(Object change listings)
•••

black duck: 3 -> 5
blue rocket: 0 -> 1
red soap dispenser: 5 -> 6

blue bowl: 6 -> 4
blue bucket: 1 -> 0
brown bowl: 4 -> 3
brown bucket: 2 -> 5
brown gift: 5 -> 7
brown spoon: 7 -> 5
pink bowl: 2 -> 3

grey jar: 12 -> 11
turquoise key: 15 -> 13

•••

Gather each line of the records holding the string "bowl".

EXERCISE OUTPUT
blue bowl: 6 -> 4
brown bowl: 4 -> 3
pink bowl: 2 -> 3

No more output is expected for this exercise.